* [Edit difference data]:
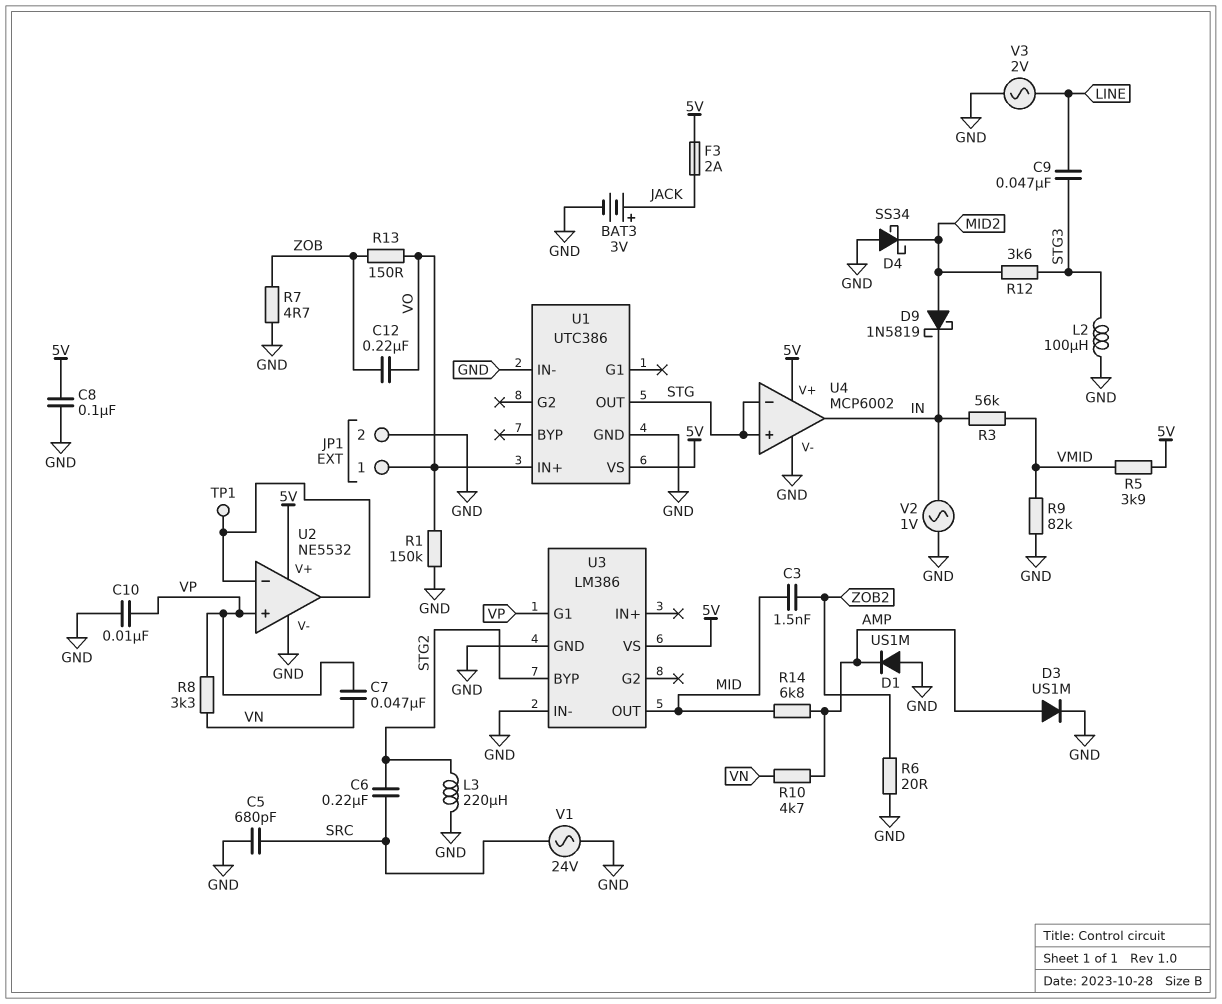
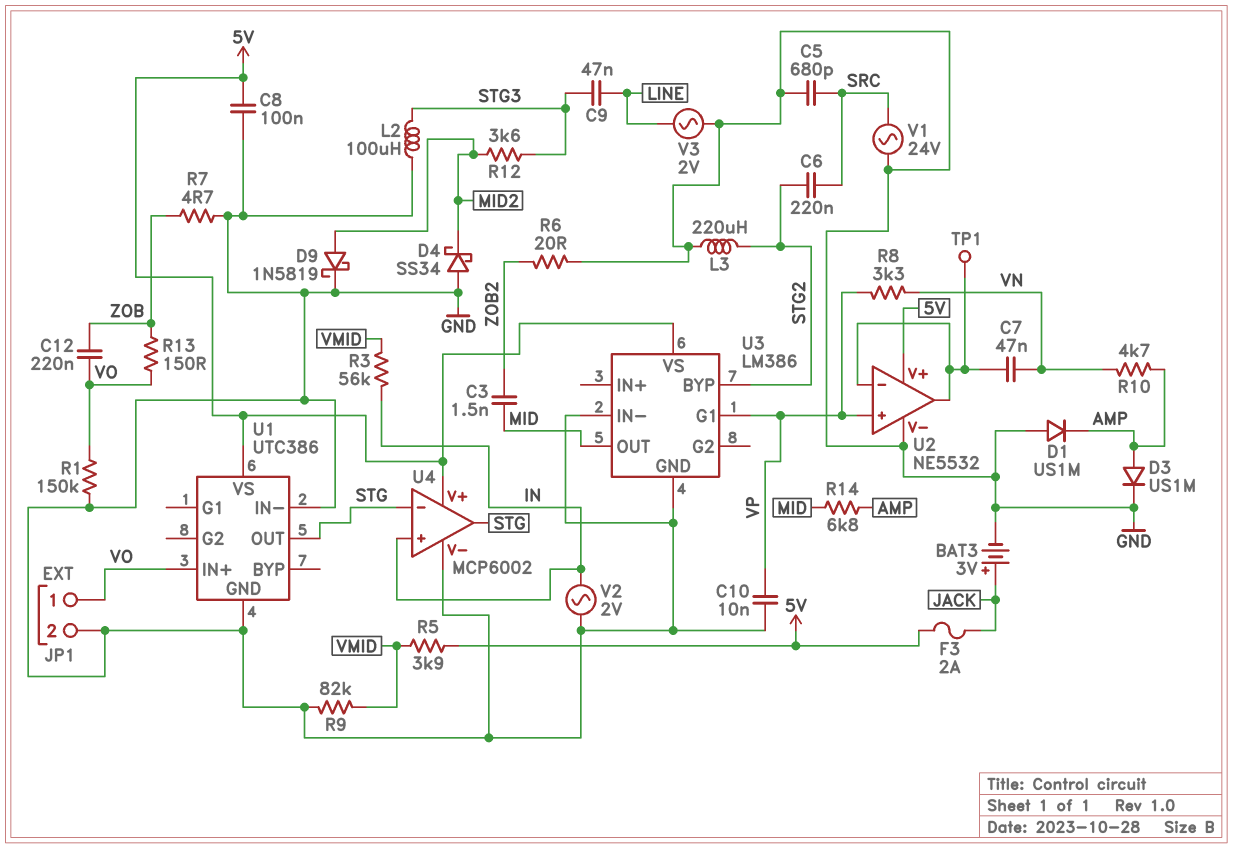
C7: 47nF (VN, VP) -> 47nF (U2/in-, VN)
D9: schottky 1N5819 (A MID2, K IN) -> schottky 1N5819 (A MID2, K GND)
U4 pin in+: STG -> IN
U4 pin out: IN -> STG
V2: AC 1V (GND, IN) -> AC 2V (GND, IN)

* [Problem details]:
All of the entries above should be duplicated exactly, except for the pictures.

* [Task solution]:
C7: 47nF (VN, VP) -> 47nF (U2/in-, VN)
D9: schottky 1N5819 (A MID2, K IN) -> schottky 1N5819 (A MID2, K GND)
U4 pin in+: STG -> IN
U4 pin out: IN -> STG
V2: AC 1V (GND, IN) -> AC 2V (GND, IN)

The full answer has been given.